■ **Description of the task**: Scan the listing below for the word "plate" and copy every line where it occurs.

■ **Data provided**:
=====

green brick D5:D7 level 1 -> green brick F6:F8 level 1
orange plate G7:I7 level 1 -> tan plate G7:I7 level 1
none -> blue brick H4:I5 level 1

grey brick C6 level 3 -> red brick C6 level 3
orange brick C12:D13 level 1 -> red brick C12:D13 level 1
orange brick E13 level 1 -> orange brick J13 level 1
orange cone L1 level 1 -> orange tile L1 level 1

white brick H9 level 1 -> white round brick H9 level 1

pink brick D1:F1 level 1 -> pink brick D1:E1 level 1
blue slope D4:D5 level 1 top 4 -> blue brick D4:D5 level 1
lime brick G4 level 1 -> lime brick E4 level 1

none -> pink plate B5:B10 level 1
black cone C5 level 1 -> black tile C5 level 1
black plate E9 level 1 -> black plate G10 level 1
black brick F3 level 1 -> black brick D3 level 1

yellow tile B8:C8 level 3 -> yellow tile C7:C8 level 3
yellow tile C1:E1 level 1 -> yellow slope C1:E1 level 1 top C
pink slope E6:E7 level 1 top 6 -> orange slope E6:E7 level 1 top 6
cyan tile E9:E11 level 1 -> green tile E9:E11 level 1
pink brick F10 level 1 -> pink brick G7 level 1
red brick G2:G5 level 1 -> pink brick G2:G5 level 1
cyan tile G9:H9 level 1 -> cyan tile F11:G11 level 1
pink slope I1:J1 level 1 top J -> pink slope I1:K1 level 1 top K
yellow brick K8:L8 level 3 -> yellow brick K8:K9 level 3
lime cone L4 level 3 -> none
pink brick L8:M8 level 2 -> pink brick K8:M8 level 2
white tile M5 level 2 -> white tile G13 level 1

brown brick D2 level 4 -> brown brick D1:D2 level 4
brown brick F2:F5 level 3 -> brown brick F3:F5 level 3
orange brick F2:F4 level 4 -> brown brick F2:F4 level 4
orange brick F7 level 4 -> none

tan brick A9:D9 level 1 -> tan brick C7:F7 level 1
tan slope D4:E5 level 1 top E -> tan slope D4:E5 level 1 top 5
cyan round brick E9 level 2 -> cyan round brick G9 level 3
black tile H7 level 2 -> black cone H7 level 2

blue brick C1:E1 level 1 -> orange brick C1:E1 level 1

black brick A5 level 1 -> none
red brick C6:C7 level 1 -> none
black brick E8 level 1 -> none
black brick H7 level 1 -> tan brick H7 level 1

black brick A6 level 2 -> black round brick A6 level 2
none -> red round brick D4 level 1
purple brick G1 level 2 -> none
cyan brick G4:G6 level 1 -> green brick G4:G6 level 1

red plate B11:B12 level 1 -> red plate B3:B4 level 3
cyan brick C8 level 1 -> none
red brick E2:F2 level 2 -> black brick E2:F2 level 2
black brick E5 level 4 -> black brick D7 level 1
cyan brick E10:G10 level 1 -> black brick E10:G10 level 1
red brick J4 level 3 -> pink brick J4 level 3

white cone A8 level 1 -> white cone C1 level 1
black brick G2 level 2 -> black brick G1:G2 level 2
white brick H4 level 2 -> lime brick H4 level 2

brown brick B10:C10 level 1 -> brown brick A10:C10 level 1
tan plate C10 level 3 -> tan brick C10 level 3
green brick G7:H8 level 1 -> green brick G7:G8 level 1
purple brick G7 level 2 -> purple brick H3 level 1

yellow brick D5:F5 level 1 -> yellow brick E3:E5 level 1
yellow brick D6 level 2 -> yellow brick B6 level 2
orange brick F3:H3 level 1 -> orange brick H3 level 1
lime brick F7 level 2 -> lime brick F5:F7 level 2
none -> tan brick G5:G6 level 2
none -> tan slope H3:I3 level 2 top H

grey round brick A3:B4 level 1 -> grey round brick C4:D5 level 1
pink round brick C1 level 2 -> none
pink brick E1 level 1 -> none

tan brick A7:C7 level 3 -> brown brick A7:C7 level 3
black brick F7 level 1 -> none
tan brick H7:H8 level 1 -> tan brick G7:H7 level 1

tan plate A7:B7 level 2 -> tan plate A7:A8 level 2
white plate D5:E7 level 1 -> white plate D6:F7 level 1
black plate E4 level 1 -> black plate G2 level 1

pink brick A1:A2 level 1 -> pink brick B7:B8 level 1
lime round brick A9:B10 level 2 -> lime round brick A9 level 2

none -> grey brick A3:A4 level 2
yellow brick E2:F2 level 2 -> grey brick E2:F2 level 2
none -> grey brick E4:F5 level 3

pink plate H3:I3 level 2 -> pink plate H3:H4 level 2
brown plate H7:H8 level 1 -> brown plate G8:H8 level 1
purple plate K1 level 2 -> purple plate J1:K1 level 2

=====

■ **Finished exercise**:
orange plate G7:I7 level 1 -> tan plate G7:I7 level 1
none -> pink plate B5:B10 level 1
black plate E9 level 1 -> black plate G10 level 1
red plate B11:B12 level 1 -> red plate B3:B4 level 3
tan plate C10 level 3 -> tan brick C10 level 3
tan plate A7:B7 level 2 -> tan plate A7:A8 level 2
white plate D5:E7 level 1 -> white plate D6:F7 level 1
black plate E4 level 1 -> black plate G2 level 1
pink plate H3:I3 level 2 -> pink plate H3:H4 level 2
brown plate H7:H8 level 1 -> brown plate G8:H8 level 1
purple plate K1 level 2 -> purple plate J1:K1 level 2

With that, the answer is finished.